╭─ Information shown

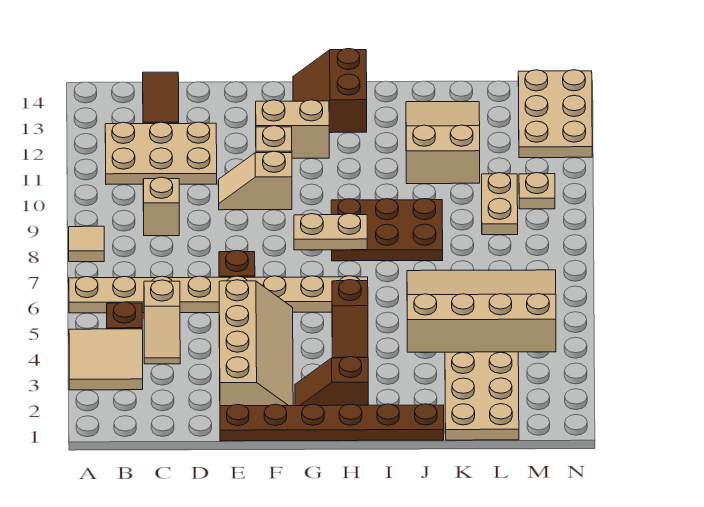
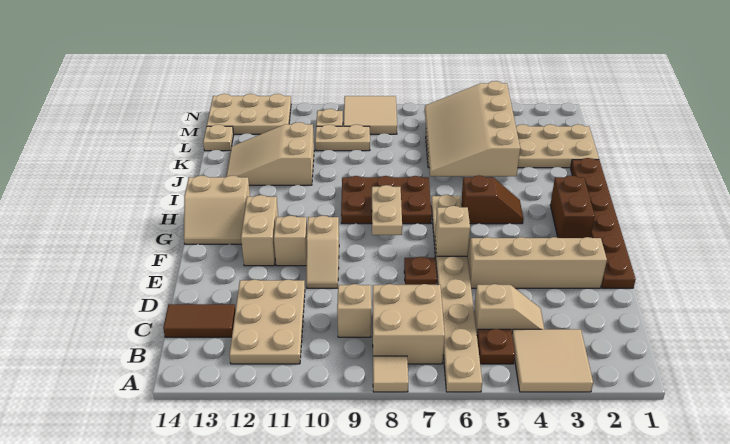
none -> tan brick B7:C8 level 1
none -> tan brick F6 level 2
brown slope G2:H2 level 1 top H -> brown brick G2:H2 level 1
brown slope G13:H14 level 1 top H -> tan slope G13:H14 level 1 top H
brown plate H8:J9 level 1 -> brown plate H7:I9 level 1
none -> tan plate L14 level 1
none -> tan tile M8:N9 level 1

╰─

[Directions for this task]
Leave out the images and repeat the rest of the data word for word.

[Answer for the task]
none -> tan brick B7:C8 level 1
none -> tan brick F6 level 2
brown slope G2:H2 level 1 top H -> brown brick G2:H2 level 1
brown slope G13:H14 level 1 top H -> tan slope G13:H14 level 1 top H
brown plate H8:J9 level 1 -> brown plate H7:I9 level 1
none -> tan plate L14 level 1
none -> tan tile M8:N9 level 1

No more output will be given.